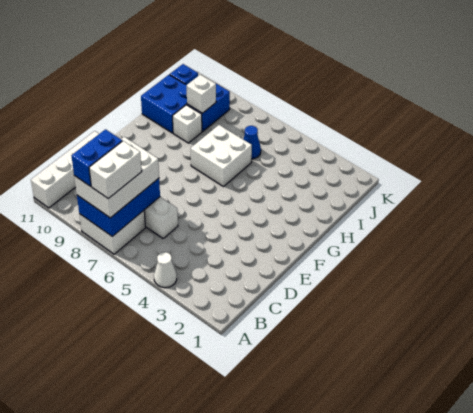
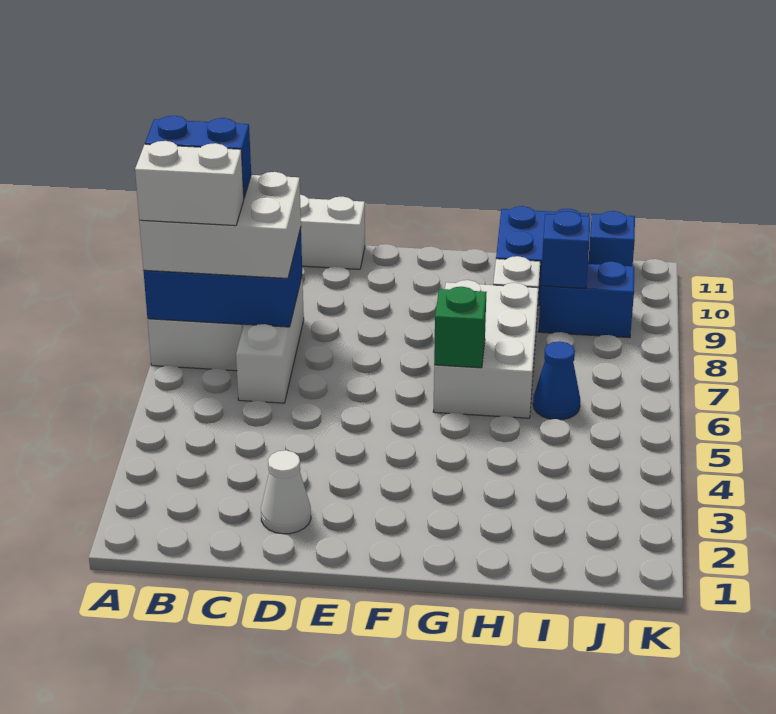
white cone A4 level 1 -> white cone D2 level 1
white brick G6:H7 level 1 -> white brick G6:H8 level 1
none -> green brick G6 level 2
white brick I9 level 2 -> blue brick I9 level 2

...

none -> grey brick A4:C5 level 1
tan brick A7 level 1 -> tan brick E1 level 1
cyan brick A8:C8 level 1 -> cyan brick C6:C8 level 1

> [TASK BRIEF]
Here the job is to set down exactly the lines of the material above that fall between the one with "white cone A4" and the one with "white brick I9", inclusive, and nothing beyond them.

> [SOLUTION FOR THIS PROBLEM]
white cone A4 level 1 -> white cone D2 level 1
white brick G6:H7 level 1 -> white brick G6:H8 level 1
none -> green brick G6 level 2
white brick I9 level 2 -> blue brick I9 level 2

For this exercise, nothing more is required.